- **INSTRUCTIONS FOR THE TASK**
Look through the material below and copy exactly the lines from the line with "Larissa: [447,98,483,127] ->" to the line with "IMG_307.jpg - Viewer: [458,380,863,600]", those two lines included.

************

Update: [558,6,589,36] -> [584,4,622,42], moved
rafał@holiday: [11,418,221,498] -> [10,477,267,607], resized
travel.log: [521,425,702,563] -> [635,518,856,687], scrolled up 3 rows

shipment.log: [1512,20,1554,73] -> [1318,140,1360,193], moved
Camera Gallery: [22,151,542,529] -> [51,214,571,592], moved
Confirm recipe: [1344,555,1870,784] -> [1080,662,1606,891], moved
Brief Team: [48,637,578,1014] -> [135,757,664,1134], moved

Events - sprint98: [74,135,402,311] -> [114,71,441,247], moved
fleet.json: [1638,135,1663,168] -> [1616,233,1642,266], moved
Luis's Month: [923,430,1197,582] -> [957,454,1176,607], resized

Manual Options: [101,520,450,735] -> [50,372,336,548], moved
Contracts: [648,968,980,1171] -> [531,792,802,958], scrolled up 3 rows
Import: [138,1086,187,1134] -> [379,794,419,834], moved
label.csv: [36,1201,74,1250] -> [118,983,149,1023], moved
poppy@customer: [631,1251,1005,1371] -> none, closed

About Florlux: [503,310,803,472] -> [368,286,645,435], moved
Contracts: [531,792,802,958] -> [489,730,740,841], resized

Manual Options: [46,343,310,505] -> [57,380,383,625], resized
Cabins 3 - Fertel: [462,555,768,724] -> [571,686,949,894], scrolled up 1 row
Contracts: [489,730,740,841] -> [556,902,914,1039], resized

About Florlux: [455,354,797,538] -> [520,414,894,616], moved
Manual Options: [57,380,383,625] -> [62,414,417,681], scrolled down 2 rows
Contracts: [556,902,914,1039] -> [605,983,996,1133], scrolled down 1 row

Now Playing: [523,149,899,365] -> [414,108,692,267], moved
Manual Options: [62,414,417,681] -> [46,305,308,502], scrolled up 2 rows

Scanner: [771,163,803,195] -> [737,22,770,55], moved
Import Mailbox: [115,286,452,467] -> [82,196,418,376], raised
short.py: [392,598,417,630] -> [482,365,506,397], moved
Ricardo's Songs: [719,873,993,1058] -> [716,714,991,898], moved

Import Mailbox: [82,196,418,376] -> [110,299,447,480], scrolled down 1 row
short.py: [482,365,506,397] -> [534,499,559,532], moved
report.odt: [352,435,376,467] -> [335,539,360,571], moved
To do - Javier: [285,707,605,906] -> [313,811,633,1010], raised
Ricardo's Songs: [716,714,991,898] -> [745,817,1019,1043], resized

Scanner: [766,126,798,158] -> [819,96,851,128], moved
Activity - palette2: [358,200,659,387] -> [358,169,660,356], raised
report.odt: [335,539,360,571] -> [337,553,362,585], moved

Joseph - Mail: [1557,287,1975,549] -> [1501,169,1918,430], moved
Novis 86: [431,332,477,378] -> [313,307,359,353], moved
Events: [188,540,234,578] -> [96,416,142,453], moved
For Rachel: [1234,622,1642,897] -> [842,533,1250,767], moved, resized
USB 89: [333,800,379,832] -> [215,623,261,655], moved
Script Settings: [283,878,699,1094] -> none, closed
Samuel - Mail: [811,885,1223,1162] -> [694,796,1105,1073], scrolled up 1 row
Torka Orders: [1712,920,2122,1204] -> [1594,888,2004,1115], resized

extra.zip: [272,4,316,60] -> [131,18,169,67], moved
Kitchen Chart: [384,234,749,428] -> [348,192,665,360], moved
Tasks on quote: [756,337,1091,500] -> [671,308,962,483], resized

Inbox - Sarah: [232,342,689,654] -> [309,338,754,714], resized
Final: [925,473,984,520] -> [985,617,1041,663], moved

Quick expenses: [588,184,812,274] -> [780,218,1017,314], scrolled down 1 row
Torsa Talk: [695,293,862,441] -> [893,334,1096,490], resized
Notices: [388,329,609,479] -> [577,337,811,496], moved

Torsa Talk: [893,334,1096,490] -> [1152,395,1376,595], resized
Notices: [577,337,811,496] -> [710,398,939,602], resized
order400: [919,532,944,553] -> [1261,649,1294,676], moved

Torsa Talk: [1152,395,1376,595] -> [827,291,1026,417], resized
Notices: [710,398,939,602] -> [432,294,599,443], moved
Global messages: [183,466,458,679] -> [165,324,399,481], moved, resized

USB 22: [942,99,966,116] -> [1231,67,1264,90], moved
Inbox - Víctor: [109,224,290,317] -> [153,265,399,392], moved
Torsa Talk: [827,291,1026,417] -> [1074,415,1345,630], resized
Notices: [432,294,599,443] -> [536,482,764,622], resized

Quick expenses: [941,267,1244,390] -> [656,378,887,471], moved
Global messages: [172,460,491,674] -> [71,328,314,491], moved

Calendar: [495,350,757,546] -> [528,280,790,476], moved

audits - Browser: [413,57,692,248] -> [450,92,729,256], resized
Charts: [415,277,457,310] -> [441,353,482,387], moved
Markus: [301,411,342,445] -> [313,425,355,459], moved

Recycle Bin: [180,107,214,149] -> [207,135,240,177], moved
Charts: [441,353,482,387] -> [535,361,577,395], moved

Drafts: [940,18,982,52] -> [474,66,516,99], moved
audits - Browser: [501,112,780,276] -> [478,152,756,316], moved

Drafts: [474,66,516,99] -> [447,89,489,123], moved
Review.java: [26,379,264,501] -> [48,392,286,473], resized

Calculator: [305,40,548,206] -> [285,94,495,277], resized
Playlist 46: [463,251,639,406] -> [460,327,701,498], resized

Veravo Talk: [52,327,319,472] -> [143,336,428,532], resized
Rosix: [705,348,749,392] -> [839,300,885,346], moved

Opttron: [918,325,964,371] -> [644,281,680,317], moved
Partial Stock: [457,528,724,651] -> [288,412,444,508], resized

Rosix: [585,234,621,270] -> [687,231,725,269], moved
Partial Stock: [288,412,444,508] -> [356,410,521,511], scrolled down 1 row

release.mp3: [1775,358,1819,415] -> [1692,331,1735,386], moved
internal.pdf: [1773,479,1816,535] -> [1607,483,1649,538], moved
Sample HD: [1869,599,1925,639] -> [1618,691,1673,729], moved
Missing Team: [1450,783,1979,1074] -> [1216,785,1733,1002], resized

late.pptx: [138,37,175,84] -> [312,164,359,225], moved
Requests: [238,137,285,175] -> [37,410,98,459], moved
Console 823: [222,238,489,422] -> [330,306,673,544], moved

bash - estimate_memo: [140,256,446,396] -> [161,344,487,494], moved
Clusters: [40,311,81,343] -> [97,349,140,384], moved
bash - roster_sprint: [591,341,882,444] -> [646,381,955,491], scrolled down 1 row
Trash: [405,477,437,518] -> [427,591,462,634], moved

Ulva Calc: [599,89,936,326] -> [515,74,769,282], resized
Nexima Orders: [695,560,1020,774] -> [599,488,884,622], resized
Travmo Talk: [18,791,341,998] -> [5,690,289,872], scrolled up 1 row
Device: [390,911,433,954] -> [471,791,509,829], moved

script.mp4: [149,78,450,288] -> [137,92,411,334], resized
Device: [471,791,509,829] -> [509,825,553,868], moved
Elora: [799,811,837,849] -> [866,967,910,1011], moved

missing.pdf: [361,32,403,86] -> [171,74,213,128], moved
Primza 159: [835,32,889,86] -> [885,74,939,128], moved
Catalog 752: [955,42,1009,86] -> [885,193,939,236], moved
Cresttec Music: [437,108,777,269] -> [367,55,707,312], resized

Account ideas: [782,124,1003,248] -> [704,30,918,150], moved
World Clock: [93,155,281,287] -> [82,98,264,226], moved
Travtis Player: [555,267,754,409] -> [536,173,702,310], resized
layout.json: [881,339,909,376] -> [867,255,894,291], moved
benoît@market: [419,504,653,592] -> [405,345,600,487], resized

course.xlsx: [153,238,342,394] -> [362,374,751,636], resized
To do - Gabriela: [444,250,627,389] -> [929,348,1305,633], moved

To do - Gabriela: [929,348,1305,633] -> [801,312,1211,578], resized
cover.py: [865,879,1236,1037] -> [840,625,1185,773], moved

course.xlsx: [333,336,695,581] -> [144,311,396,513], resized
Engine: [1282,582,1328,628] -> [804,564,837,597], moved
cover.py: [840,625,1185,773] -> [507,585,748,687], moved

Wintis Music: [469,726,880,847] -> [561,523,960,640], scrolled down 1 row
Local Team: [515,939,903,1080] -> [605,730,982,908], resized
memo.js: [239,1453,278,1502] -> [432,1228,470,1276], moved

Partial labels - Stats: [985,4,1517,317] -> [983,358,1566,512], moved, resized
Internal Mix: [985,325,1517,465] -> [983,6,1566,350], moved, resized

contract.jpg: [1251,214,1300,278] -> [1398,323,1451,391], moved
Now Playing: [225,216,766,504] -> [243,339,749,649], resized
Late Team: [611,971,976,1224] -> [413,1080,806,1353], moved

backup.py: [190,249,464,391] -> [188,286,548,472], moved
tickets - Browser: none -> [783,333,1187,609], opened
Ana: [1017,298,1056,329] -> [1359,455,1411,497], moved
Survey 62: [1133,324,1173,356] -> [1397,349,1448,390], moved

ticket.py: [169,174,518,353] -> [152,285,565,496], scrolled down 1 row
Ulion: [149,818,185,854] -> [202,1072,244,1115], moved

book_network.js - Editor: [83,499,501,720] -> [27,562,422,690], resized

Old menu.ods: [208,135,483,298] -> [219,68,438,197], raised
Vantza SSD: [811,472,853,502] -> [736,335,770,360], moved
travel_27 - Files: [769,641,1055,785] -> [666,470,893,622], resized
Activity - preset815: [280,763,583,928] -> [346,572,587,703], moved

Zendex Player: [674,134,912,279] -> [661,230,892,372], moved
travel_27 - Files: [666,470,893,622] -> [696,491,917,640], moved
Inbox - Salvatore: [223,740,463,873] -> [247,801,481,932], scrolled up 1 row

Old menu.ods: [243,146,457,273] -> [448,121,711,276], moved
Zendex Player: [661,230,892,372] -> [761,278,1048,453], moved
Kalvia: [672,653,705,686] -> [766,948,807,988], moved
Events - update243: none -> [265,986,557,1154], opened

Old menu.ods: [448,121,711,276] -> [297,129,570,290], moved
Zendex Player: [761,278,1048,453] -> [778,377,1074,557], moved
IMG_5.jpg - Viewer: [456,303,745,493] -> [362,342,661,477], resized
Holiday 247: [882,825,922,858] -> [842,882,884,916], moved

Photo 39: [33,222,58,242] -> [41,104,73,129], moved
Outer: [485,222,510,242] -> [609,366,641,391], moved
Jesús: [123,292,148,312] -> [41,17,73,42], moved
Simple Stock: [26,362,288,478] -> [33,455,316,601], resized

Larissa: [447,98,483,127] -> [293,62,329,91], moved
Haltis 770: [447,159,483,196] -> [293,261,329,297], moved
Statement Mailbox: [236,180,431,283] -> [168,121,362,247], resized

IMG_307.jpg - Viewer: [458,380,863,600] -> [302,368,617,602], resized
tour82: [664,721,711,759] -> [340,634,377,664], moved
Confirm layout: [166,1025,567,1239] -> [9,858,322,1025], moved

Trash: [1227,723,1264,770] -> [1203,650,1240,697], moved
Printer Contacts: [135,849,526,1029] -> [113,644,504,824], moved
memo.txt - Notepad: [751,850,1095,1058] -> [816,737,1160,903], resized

************

- **PROBLEM SOLUTION**
Larissa: [447,98,483,127] -> [293,62,329,91], moved
Haltis 770: [447,159,483,196] -> [293,261,329,297], moved
Statement Mailbox: [236,180,431,283] -> [168,121,362,247], resized

IMG_307.jpg - Viewer: [458,380,863,600] -> [302,368,617,602], resized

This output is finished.